Change listing data
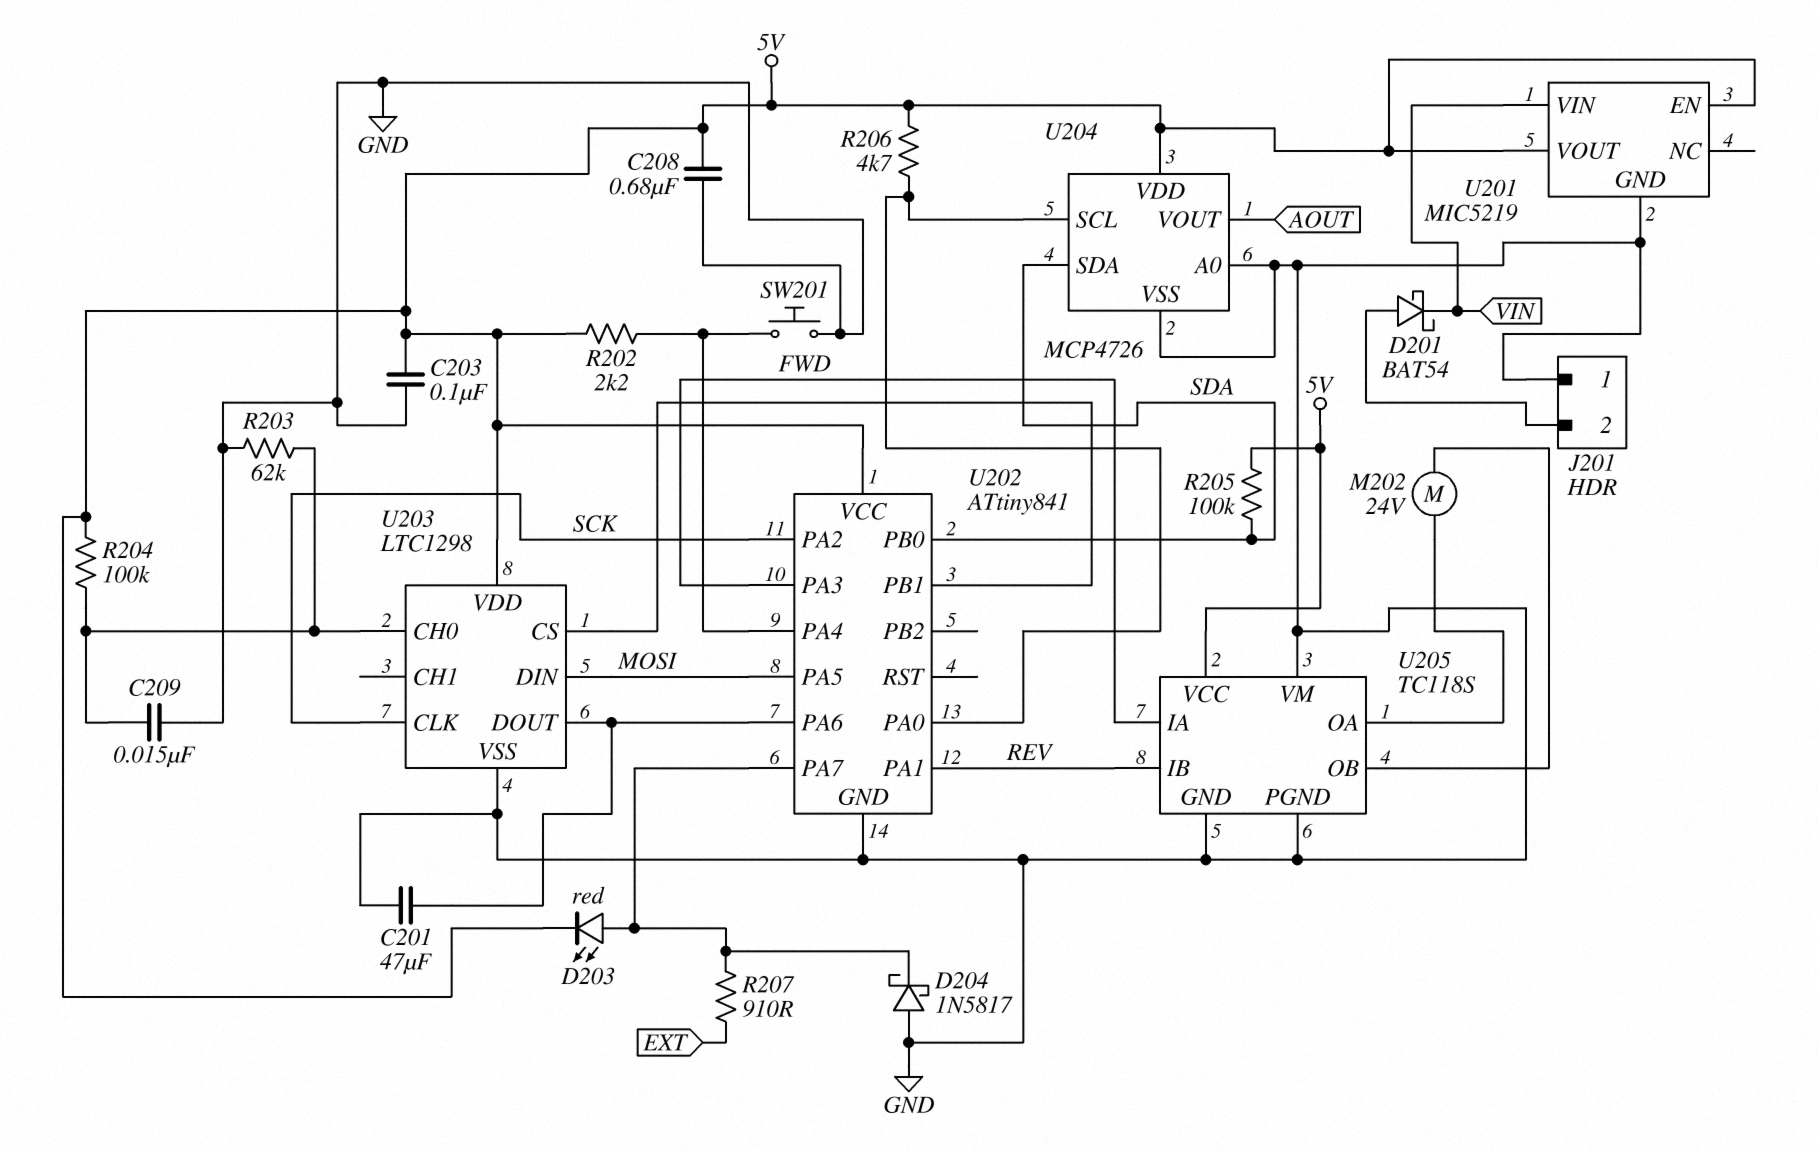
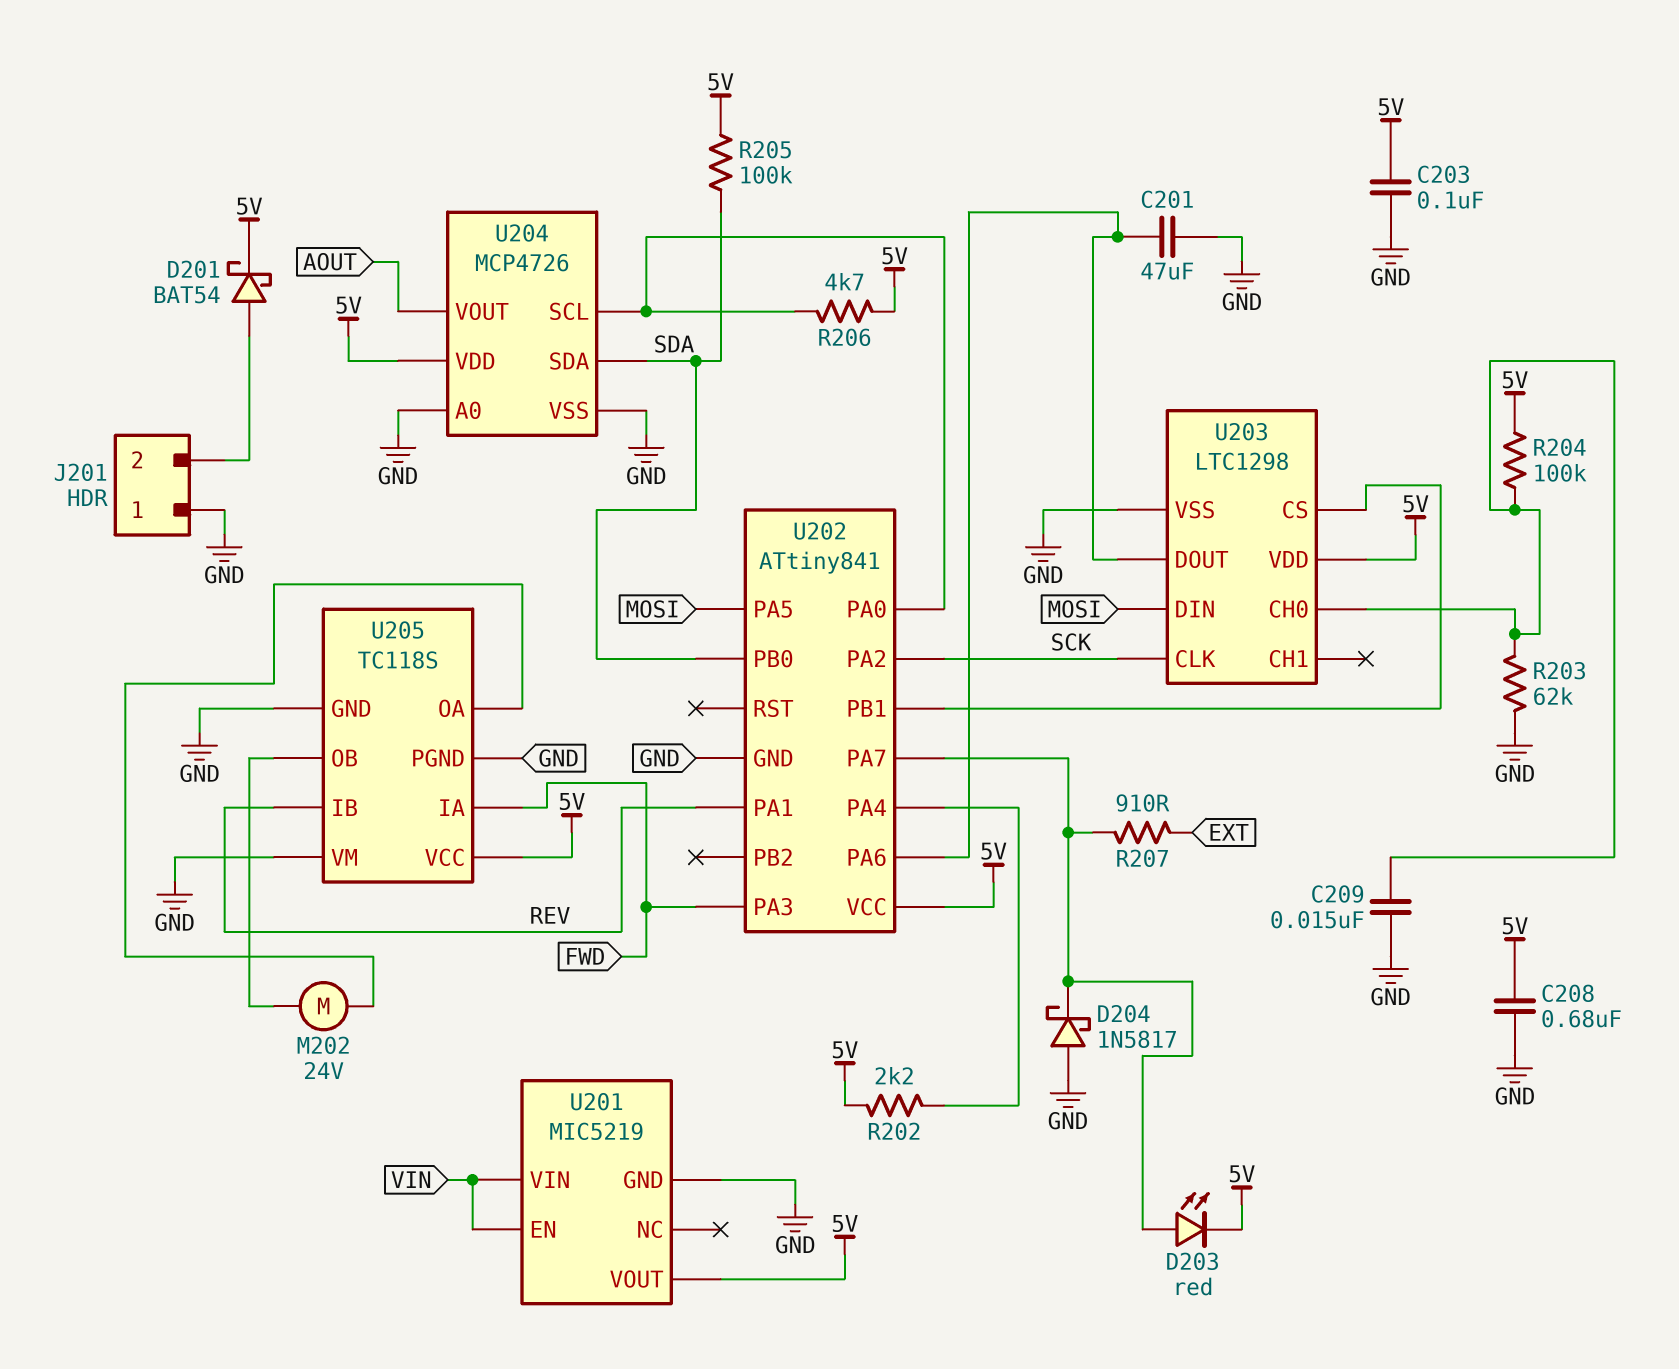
D201: schottky BAT54 (A J201/2, K VIN) -> schottky BAT54 (A J201/2, K 5V)
SW201: button (GND, U202/PA4) -> none
U201 pin EN: 5V -> VIN

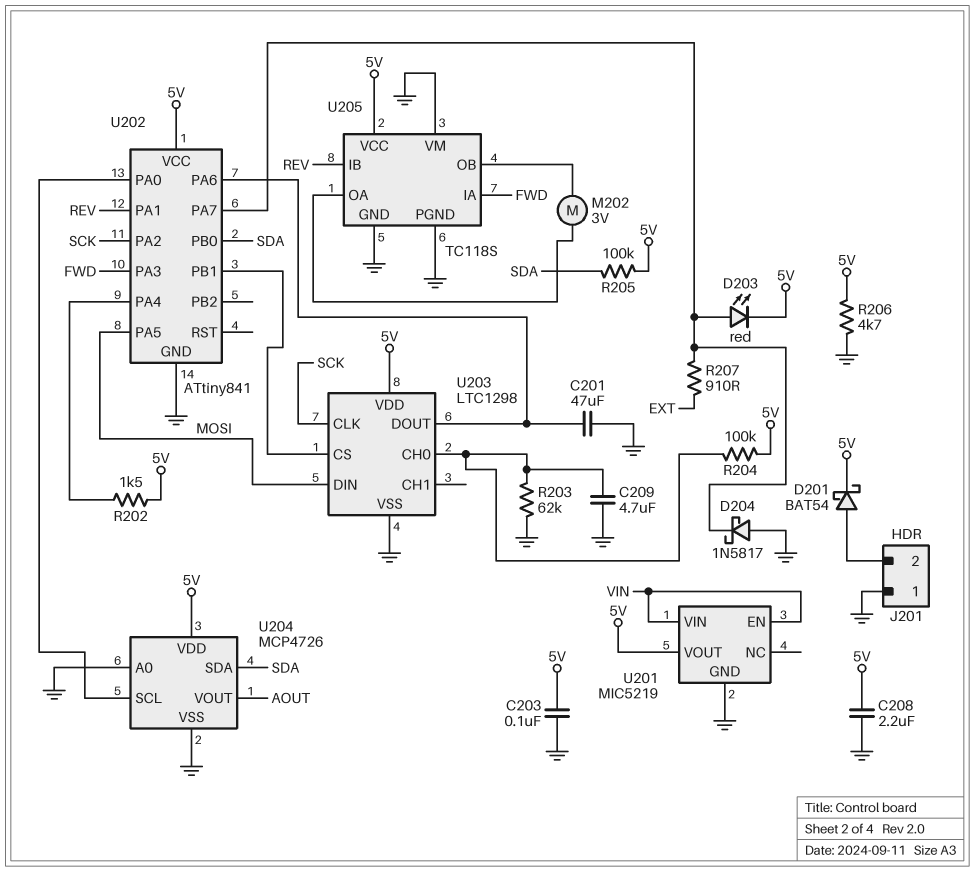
C208: 680nF (5V, GND) -> 2.2uF (5V, GND)
C209: 15nF (GND, U203/CH0) -> 4.7uF (GND, U203/CH0)
M202: motor 24V (U205/OA, U205/OB) -> motor 3V (U205/OA, U205/OB)
R202: 2.2k (5V, U202/PA4) -> 1.5k (5V, U202/PA4)
R206: 4.7k (5V, U202/PA0) -> 4.7k (5V, GND)

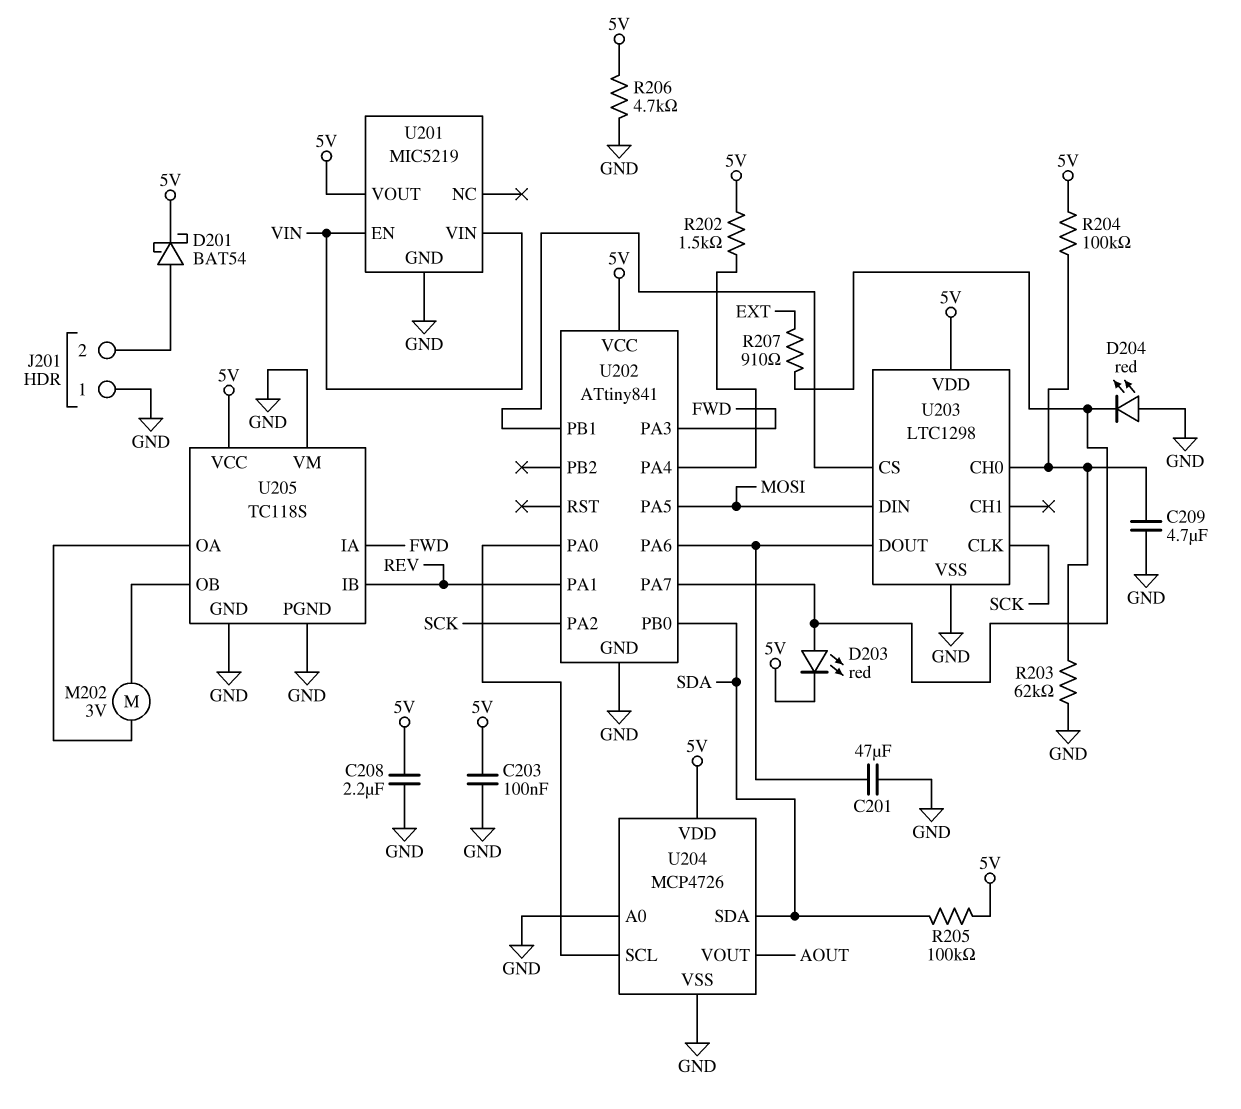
D204: schottky 1N5817 (A GND, K U202/PA7) -> LED red (A GND, K U202/PA7)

Exercise directions → Your answer should consist of the lines above between those holding "SW201: button (GND, U202/PA4) -> none" and "M202: motor 24V", inclusive, reproduced word for word and without pictures.

Response to the exercise →
SW201: button (GND, U202/PA4) -> none
U201 pin EN: 5V -> VIN

C208: 680nF (5V, GND) -> 2.2uF (5V, GND)
C209: 15nF (GND, U203/CH0) -> 4.7uF (GND, U203/CH0)
M202: motor 24V (U205/OA, U205/OB) -> motor 3V (U205/OA, U205/OB)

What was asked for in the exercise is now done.